:: Information supplied

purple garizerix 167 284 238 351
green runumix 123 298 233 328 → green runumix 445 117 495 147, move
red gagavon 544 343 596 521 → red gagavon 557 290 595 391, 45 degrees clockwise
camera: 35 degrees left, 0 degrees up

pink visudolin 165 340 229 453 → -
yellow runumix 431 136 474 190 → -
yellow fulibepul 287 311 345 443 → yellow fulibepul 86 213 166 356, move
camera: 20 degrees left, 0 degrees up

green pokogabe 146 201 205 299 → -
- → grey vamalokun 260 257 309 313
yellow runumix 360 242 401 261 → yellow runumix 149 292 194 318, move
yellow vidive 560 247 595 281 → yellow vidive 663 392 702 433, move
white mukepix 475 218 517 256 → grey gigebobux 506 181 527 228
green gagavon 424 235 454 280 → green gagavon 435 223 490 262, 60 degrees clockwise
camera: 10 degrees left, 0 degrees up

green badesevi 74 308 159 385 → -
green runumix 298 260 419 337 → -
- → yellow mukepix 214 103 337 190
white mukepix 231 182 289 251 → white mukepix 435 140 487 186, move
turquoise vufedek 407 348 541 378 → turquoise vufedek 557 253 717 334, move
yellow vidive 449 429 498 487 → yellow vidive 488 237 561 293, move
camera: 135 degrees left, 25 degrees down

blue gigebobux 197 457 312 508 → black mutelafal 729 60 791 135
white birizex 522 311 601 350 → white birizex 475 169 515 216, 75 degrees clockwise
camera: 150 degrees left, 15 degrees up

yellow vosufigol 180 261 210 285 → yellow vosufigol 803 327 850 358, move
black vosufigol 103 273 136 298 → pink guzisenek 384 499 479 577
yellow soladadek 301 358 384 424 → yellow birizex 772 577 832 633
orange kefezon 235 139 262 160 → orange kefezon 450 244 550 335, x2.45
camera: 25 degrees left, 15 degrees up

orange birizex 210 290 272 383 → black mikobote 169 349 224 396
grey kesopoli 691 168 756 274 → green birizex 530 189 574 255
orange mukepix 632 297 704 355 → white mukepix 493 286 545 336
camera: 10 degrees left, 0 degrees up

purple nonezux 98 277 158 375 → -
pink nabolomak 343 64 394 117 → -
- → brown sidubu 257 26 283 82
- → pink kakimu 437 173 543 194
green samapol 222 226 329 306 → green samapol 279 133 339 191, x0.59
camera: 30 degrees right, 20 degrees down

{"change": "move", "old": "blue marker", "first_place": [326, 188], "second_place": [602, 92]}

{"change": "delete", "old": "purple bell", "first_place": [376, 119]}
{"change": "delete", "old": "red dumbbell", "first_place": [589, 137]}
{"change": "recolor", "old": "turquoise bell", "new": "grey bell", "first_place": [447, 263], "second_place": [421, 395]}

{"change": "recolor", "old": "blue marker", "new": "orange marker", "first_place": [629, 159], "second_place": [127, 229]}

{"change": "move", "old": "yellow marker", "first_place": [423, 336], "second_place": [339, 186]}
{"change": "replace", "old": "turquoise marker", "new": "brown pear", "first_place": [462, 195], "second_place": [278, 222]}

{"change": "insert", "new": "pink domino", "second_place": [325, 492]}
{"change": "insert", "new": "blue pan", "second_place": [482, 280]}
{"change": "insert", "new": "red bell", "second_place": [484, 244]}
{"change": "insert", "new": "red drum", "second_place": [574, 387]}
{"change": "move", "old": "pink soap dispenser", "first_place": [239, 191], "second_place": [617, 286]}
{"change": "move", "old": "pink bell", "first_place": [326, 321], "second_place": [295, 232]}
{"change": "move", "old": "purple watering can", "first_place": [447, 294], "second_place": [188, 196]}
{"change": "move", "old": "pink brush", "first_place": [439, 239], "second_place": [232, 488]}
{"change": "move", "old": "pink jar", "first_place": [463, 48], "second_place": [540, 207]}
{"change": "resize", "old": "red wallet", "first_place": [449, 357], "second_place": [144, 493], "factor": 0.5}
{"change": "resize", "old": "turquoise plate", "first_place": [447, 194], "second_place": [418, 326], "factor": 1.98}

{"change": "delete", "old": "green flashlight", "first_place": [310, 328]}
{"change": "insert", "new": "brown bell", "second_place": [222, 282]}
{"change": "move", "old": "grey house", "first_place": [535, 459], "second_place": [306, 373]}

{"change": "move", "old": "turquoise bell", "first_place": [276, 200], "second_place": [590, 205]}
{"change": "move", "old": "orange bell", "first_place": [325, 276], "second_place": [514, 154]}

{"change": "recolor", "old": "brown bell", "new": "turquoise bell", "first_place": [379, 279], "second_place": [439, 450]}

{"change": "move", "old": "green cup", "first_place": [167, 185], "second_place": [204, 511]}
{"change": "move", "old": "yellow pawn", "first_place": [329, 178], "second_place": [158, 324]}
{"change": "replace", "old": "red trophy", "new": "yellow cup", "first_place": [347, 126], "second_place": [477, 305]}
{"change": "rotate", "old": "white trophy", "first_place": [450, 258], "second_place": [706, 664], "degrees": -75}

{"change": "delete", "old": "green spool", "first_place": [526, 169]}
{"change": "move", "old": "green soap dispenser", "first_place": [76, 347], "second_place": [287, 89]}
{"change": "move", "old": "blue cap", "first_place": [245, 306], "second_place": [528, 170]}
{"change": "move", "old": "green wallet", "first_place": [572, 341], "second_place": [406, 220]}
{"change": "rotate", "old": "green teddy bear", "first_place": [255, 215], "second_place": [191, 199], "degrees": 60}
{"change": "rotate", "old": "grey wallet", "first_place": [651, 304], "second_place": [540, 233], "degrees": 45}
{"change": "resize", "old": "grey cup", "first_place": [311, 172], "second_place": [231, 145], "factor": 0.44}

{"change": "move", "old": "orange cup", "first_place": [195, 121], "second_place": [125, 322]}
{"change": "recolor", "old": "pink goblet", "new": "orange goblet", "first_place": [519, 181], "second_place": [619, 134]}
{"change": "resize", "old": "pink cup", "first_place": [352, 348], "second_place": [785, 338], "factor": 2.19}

::::

Exercise goal: Write the entries out once more, exactly, without dropping a line.

Solution to the exercise:
purple garizerix 167 284 238 351
green runumix 123 298 233 328 → green runumix 445 117 495 147, move
red gagavon 544 343 596 521 → red gagavon 557 290 595 391, 45 degrees clockwise
camera: 35 degrees left, 0 degrees up

pink visudolin 165 340 229 453 → -
yellow runumix 431 136 474 190 → -
yellow fulibepul 287 311 345 443 → yellow fulibepul 86 213 166 356, move
camera: 20 degrees left, 0 degrees up

green pokogabe 146 201 205 299 → -
- → grey vamalokun 260 257 309 313
yellow runumix 360 242 401 261 → yellow runumix 149 292 194 318, move
yellow vidive 560 247 595 281 → yellow vidive 663 392 702 433, move
white mukepix 475 218 517 256 → grey gigebobux 506 181 527 228
green gagavon 424 235 454 280 → green gagavon 435 223 490 262, 60 degrees clockwise
camera: 10 degrees left, 0 degrees up

green badesevi 74 308 159 385 → -
green runumix 298 260 419 337 → -
- → yellow mukepix 214 103 337 190
white mukepix 231 182 289 251 → white mukepix 435 140 487 186, move
turquoise vufedek 407 348 541 378 → turquoise vufedek 557 253 717 334, move
yellow vidive 449 429 498 487 → yellow vidive 488 237 561 293, move
camera: 135 degrees left, 25 degrees down

blue gigebobux 197 457 312 508 → black mutelafal 729 60 791 135
white birizex 522 311 601 350 → white birizex 475 169 515 216, 75 degrees clockwise
camera: 150 degrees left, 15 degrees up

yellow vosufigol 180 261 210 285 → yellow vosufigol 803 327 850 358, move
black vosufigol 103 273 136 298 → pink guzisenek 384 499 479 577
yellow soladadek 301 358 384 424 → yellow birizex 772 577 832 633
orange kefezon 235 139 262 160 → orange kefezon 450 244 550 335, x2.45
camera: 25 degrees left, 15 degrees up

orange birizex 210 290 272 383 → black mikobote 169 349 224 396
grey kesopoli 691 168 756 274 → green birizex 530 189 574 255
orange mukepix 632 297 704 355 → white mukepix 493 286 545 336
camera: 10 degrees left, 0 degrees up

purple nonezux 98 277 158 375 → -
pink nabolomak 343 64 394 117 → -
- → brown sidubu 257 26 283 82
- → pink kakimu 437 173 543 194
green samapol 222 226 329 306 → green samapol 279 133 339 191, x0.59
camera: 30 degrees right, 20 degrees down

{"change": "move", "old": "blue marker", "first_place": [326, 188], "second_place": [602, 92]}

{"change": "delete", "old": "purple bell", "first_place": [376, 119]}
{"change": "delete", "old": "red dumbbell", "first_place": [589, 137]}
{"change": "recolor", "old": "turquoise bell", "new": "grey bell", "first_place": [447, 263], "second_place": [421, 395]}

{"change": "recolor", "old": "blue marker", "new": "orange marker", "first_place": [629, 159], "second_place": [127, 229]}

{"change": "move", "old": "yellow marker", "first_place": [423, 336], "second_place": [339, 186]}
{"change": "replace", "old": "turquoise marker", "new": "brown pear", "first_place": [462, 195], "second_place": [278, 222]}

{"change": "insert", "new": "pink domino", "second_place": [325, 492]}
{"change": "insert", "new": "blue pan", "second_place": [482, 280]}
{"change": "insert", "new": "red bell", "second_place": [484, 244]}
{"change": "insert", "new": "red drum", "second_place": [574, 387]}
{"change": "move", "old": "pink soap dispenser", "first_place": [239, 191], "second_place": [617, 286]}
{"change": "move", "old": "pink bell", "first_place": [326, 321], "second_place": [295, 232]}
{"change": "move", "old": "purple watering can", "first_place": [447, 294], "second_place": [188, 196]}
{"change": "move", "old": "pink brush", "first_place": [439, 239], "second_place": [232, 488]}
{"change": "move", "old": "pink jar", "first_place": [463, 48], "second_place": [540, 207]}
{"change": "resize", "old": "red wallet", "first_place": [449, 357], "second_place": [144, 493], "factor": 0.5}
{"change": "resize", "old": "turquoise plate", "first_place": [447, 194], "second_place": [418, 326], "factor": 1.98}

{"change": "delete", "old": "green flashlight", "first_place": [310, 328]}
{"change": "insert", "new": "brown bell", "second_place": [222, 282]}
{"change": "move", "old": "grey house", "first_place": [535, 459], "second_place": [306, 373]}

{"change": "move", "old": "turquoise bell", "first_place": [276, 200], "second_place": [590, 205]}
{"change": "move", "old": "orange bell", "first_place": [325, 276], "second_place": [514, 154]}

{"change": "recolor", "old": "brown bell", "new": "turquoise bell", "first_place": [379, 279], "second_place": [439, 450]}

{"change": "move", "old": "green cup", "first_place": [167, 185], "second_place": [204, 511]}
{"change": "move", "old": "yellow pawn", "first_place": [329, 178], "second_place": [158, 324]}
{"change": "replace", "old": "red trophy", "new": "yellow cup", "first_place": [347, 126], "second_place": [477, 305]}
{"change": "rotate", "old": "white trophy", "first_place": [450, 258], "second_place": [706, 664], "degrees": -75}

{"change": "delete", "old": "green spool", "first_place": [526, 169]}
{"change": "move", "old": "green soap dispenser", "first_place": [76, 347], "second_place": [287, 89]}
{"change": "move", "old": "blue cap", "first_place": [245, 306], "second_place": [528, 170]}
{"change": "move", "old": "green wallet", "first_place": [572, 341], "second_place": [406, 220]}
{"change": "rotate", "old": "green teddy bear", "first_place": [255, 215], "second_place": [191, 199], "degrees": 60}
{"change": "rotate", "old": "grey wallet", "first_place": [651, 304], "second_place": [540, 233], "degrees": 45}
{"change": "resize", "old": "grey cup", "first_place": [311, 172], "second_place": [231, 145], "factor": 0.44}

{"change": "move", "old": "orange cup", "first_place": [195, 121], "second_place": [125, 322]}
{"change": "recolor", "old": "pink goblet", "new": "orange goblet", "first_place": [519, 181], "second_place": [619, 134]}
{"change": "resize", "old": "pink cup", "first_place": [352, 348], "second_place": [785, 338], "factor": 2.19}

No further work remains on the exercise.